(Records from a data collection)
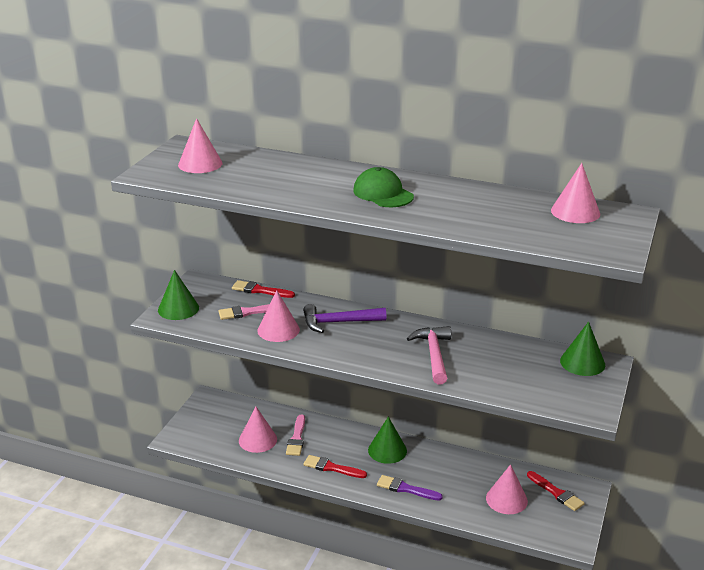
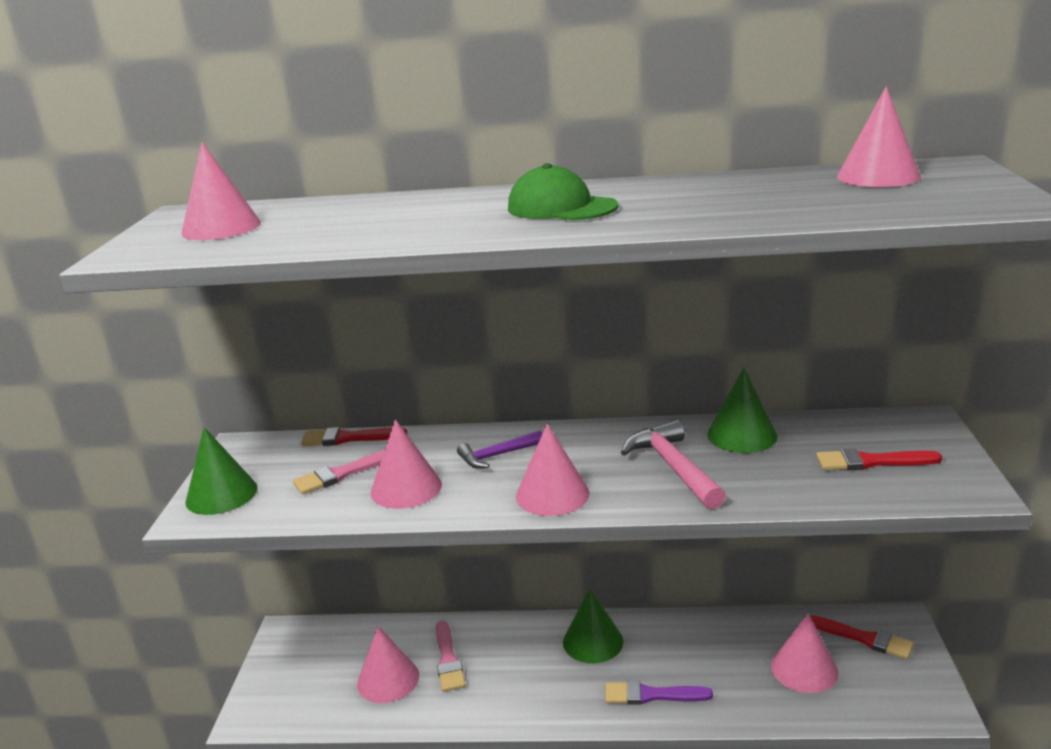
camera: 15 degrees left, 5 degrees down
(332, 468) = (523, 693): red brush -> red brush (871, 462)
(338, 322) = (497, 455): purple hammer -> purple hammer, size x0.64
(356, 354) = (552, 494): none -> pink cone
(582, 362) = (892, 427): green cone -> green cone (742, 435)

- _Task instructions_:
Produce the entries above once more, exactly as given, with each picture left out.

- _Solved exercise_:
camera: 15 degrees left, 5 degrees down
(332, 468) = (523, 693): red brush -> red brush (871, 462)
(338, 322) = (497, 455): purple hammer -> purple hammer, size x0.64
(356, 354) = (552, 494): none -> pink cone
(582, 362) = (892, 427): green cone -> green cone (742, 435)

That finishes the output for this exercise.